# YOUR OBJECTIVE
The records that follow are to be repeated exactly, with the pictures removed.

(Layout difference records)
──────
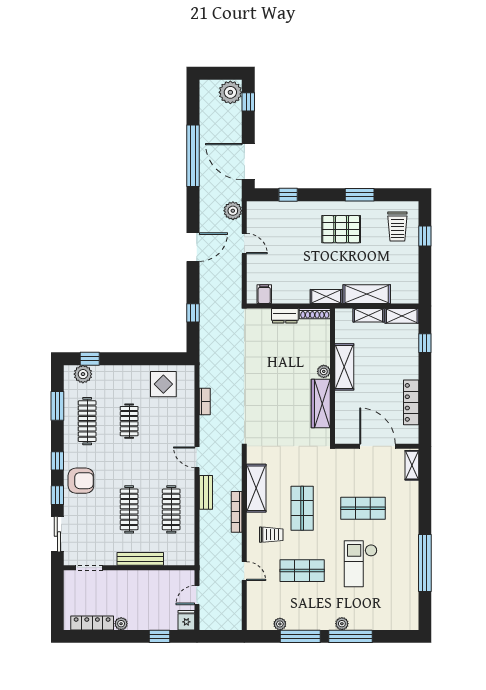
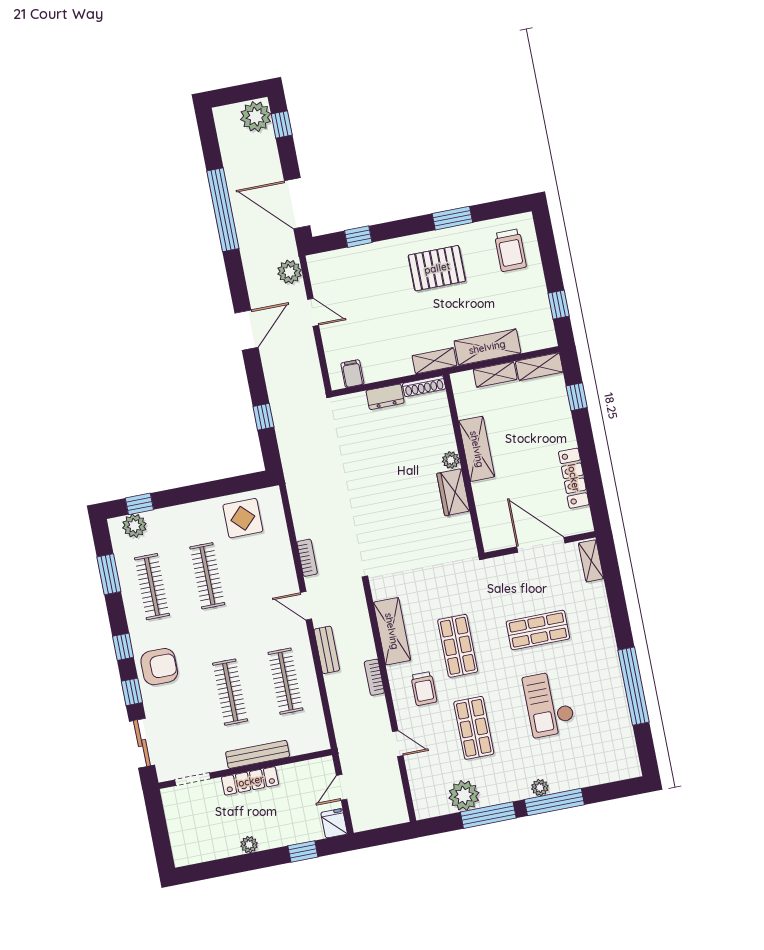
window: (425, 236) -> (559, 305), moved
bookcase: (205, 402) -> (307, 558), moved
wardrobe: (321, 403) -> (453, 492), width x0.67
clothes rail: (129, 421) -> (207, 576), width x1.36
bookcase: (237, 512) -> (374, 677), width x0.64
trolley: (271, 535) -> (424, 689), turned 90
shop shelf: (302, 571) -> (474, 728), turned 90
locker: (92, 623) -> (250, 781), moved, turned 180
plant: (280, 624) -> (464, 796), width x1.88, depth x1.88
──────
# ANSWER SPACE
window: (425, 236) -> (559, 305), moved
bookcase: (205, 402) -> (307, 558), moved
wardrobe: (321, 403) -> (453, 492), width x0.67
clothes rail: (129, 421) -> (207, 576), width x1.36
bookcase: (237, 512) -> (374, 677), width x0.64
trolley: (271, 535) -> (424, 689), turned 90
shop shelf: (302, 571) -> (474, 728), turned 90
locker: (92, 623) -> (250, 781), moved, turned 180
plant: (280, 624) -> (464, 796), width x1.88, depth x1.88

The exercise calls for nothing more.